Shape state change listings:
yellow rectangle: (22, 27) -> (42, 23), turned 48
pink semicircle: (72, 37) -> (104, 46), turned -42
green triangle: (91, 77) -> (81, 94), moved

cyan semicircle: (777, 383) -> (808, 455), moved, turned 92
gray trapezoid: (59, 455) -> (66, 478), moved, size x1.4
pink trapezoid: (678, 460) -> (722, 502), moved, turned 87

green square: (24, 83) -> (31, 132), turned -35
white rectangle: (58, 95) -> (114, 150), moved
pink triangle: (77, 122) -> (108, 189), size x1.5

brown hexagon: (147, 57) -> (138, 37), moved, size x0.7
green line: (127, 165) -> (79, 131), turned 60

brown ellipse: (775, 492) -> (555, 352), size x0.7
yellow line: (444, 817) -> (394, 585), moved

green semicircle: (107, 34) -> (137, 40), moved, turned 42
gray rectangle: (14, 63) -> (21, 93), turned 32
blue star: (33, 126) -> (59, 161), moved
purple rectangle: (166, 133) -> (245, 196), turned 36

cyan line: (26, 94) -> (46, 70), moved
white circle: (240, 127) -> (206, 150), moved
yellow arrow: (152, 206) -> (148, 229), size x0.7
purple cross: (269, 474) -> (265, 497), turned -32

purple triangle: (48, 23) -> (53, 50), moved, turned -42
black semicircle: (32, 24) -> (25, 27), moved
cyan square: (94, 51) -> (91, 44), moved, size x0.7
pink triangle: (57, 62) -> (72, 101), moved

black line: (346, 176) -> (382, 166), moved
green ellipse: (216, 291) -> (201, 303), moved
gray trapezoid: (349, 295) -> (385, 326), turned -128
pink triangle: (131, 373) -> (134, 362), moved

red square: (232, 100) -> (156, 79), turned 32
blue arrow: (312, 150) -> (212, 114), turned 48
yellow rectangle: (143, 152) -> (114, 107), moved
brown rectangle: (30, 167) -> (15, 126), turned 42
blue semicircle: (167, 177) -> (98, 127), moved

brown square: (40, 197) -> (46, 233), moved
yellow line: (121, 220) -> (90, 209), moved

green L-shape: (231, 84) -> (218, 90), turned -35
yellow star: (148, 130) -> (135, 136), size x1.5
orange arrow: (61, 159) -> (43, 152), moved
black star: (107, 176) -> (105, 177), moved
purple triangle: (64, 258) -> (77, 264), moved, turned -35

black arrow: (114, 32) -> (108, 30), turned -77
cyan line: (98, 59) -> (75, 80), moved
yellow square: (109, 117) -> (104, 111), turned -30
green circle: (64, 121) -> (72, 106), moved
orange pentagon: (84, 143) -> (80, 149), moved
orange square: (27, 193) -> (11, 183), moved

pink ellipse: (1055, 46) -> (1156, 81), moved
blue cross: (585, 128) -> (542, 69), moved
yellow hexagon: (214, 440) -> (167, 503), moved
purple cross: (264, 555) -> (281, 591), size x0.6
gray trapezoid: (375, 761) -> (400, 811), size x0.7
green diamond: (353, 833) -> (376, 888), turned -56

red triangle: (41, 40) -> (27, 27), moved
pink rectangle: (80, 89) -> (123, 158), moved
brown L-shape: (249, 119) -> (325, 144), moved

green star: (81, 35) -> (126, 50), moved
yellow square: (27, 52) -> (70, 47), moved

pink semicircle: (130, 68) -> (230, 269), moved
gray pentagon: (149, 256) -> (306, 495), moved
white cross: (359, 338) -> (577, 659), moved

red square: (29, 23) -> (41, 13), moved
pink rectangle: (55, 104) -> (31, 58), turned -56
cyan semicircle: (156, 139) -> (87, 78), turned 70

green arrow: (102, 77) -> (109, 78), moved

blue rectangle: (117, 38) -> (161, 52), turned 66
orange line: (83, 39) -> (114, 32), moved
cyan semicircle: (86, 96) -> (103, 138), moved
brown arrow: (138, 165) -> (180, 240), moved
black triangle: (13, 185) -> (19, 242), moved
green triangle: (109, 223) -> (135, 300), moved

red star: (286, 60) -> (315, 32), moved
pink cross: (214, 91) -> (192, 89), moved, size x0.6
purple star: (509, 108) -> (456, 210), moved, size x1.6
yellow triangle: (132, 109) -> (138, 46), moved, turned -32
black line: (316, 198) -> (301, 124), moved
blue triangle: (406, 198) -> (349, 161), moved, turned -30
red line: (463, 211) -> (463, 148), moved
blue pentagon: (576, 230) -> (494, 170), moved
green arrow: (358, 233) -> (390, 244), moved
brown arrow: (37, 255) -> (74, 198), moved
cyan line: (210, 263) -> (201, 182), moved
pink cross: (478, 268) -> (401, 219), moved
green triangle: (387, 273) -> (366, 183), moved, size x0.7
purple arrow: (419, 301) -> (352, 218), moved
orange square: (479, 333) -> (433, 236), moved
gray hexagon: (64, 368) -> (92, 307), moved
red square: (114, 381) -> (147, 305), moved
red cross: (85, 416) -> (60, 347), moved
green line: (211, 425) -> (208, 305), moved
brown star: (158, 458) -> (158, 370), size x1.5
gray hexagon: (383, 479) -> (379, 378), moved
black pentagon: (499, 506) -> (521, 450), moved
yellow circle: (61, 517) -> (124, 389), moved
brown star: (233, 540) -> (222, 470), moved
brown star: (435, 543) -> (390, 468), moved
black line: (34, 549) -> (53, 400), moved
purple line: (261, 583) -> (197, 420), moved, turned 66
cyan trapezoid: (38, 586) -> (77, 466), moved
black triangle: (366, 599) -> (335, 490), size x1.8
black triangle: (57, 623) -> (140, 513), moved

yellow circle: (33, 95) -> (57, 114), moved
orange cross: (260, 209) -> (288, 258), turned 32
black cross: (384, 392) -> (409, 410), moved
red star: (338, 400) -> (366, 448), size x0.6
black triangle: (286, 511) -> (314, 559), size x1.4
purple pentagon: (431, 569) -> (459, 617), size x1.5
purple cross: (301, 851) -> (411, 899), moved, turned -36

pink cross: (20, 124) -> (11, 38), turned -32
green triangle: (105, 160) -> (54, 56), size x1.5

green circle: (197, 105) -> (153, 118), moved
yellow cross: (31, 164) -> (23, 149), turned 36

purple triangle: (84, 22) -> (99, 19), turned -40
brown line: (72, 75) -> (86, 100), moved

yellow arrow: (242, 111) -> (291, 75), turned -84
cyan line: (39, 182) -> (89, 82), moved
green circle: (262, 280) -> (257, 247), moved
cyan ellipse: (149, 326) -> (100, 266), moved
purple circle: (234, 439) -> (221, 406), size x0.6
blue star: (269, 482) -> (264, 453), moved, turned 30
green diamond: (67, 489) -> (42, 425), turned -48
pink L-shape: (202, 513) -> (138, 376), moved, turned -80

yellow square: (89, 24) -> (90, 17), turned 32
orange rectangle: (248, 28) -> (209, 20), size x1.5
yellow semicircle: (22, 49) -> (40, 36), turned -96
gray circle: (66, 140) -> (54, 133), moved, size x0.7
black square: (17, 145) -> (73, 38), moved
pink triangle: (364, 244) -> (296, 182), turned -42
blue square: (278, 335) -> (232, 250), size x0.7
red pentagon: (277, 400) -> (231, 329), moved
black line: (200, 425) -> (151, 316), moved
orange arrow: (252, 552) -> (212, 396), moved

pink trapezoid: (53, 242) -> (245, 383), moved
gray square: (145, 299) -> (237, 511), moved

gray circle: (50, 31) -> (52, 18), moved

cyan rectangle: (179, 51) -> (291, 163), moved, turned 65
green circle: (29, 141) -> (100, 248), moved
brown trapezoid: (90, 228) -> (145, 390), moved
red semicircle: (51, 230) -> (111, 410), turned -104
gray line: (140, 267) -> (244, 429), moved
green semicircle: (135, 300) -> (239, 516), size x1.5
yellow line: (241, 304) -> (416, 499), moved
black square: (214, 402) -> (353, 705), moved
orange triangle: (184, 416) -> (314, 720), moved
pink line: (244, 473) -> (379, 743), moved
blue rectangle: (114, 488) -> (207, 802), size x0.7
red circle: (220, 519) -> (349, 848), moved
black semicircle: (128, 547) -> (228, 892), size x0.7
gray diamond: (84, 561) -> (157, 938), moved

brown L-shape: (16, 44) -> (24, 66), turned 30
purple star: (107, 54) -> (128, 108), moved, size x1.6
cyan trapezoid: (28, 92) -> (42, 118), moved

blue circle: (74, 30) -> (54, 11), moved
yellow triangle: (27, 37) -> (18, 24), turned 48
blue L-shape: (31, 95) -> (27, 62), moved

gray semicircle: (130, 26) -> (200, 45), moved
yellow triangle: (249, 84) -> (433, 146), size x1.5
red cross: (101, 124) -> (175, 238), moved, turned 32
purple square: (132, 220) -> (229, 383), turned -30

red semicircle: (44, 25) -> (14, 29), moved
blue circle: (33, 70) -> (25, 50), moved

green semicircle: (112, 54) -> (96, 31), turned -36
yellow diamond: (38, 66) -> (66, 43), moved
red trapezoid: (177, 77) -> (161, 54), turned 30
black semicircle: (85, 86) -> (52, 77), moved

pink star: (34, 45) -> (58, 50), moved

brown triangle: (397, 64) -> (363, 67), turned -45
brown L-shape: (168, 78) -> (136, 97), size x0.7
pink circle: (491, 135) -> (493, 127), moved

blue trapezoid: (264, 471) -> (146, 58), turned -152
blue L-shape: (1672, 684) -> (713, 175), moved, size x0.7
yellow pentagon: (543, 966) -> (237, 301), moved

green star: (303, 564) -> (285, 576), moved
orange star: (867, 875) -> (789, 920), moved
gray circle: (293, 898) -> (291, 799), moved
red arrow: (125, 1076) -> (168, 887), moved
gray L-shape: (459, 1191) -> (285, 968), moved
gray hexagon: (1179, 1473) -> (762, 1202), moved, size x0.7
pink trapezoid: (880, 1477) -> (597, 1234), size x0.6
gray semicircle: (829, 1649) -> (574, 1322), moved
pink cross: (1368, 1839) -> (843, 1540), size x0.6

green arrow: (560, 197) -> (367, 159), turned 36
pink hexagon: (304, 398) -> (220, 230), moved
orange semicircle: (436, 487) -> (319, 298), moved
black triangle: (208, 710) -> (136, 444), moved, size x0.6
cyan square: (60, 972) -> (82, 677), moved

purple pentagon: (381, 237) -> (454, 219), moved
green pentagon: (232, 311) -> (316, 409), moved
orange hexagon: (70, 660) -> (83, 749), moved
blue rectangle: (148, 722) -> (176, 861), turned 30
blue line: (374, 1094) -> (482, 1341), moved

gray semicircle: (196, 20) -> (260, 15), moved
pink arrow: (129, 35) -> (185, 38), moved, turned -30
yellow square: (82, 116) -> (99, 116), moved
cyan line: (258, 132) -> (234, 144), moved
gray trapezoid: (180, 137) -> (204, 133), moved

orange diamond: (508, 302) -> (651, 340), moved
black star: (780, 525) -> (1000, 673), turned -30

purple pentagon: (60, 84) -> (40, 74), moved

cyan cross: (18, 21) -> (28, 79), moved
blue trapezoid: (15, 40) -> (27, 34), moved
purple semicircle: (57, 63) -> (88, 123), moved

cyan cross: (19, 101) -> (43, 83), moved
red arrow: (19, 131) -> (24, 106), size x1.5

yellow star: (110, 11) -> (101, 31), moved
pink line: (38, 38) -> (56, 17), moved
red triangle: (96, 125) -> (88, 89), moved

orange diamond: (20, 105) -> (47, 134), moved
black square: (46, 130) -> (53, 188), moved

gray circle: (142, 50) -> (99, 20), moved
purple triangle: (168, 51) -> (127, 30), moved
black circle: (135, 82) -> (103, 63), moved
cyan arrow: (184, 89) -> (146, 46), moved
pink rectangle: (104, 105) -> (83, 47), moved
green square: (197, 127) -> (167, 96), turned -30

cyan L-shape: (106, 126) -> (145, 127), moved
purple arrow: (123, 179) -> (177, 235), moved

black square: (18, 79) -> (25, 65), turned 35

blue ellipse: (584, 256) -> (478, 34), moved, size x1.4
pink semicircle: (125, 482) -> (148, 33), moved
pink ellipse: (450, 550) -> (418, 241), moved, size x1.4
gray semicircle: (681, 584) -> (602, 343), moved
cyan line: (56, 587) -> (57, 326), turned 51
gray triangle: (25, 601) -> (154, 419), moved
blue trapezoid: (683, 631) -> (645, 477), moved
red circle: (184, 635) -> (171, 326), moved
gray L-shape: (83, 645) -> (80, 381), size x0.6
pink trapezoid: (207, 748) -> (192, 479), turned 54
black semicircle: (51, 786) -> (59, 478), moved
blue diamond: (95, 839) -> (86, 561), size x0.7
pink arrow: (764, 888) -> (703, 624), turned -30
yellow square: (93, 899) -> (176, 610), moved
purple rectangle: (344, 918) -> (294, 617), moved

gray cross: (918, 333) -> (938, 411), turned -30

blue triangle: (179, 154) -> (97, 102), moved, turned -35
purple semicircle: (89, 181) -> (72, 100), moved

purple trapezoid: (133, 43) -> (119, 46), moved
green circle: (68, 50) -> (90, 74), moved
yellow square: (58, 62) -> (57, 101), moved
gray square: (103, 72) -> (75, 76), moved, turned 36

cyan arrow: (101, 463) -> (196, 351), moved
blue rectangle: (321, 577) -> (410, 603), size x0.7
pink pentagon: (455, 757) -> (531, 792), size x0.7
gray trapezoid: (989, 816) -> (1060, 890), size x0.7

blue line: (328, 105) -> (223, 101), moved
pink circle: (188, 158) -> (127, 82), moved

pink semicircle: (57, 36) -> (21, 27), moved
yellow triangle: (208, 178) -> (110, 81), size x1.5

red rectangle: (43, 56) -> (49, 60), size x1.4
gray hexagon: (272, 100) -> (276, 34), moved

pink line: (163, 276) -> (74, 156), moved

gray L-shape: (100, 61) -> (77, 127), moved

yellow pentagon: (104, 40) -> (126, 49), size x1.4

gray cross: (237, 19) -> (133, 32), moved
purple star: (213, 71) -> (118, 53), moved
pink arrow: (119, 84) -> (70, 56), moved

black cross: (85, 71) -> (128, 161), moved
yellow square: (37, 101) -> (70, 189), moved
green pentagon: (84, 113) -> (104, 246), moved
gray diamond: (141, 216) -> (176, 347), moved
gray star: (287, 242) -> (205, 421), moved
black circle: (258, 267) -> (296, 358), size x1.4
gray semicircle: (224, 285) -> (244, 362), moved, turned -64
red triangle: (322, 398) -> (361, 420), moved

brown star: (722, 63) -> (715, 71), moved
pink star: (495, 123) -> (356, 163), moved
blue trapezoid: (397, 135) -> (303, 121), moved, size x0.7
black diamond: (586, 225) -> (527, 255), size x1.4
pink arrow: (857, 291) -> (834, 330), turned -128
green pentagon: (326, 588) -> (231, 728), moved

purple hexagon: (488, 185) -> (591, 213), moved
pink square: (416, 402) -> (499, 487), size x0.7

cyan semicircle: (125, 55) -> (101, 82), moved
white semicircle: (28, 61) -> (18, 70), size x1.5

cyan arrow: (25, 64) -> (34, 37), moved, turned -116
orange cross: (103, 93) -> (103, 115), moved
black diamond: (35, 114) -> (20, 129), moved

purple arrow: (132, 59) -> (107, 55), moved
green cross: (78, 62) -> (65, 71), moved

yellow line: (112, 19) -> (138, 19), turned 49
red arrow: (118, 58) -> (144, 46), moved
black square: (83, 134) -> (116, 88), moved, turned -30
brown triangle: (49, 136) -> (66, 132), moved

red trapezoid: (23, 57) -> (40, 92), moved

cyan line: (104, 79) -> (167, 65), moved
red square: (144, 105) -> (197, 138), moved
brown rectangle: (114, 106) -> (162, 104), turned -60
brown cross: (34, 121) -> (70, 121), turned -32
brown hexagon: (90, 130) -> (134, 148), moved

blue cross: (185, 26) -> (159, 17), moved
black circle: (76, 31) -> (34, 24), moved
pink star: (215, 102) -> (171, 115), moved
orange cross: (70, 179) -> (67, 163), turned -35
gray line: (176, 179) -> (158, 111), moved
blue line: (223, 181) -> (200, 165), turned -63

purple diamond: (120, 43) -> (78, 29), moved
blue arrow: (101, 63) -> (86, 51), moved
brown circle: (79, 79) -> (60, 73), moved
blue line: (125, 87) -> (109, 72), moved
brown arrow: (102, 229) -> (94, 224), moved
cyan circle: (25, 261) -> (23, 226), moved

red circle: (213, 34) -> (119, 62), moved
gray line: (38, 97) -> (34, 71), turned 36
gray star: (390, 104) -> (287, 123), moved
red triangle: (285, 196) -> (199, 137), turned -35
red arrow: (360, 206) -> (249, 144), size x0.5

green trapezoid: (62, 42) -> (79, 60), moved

The problem:
Both end lines included, restate word for word the lines above from the line with "blue arrow: (312, 150)" to the line with "black star: (107, 176) -> (105, 177), moved", and nothing else.

Written response:
blue arrow: (312, 150) -> (212, 114), turned 48
yellow rectangle: (143, 152) -> (114, 107), moved
brown rectangle: (30, 167) -> (15, 126), turned 42
blue semicircle: (167, 177) -> (98, 127), moved

brown square: (40, 197) -> (46, 233), moved
yellow line: (121, 220) -> (90, 209), moved

green L-shape: (231, 84) -> (218, 90), turned -35
yellow star: (148, 130) -> (135, 136), size x1.5
orange arrow: (61, 159) -> (43, 152), moved
black star: (107, 176) -> (105, 177), moved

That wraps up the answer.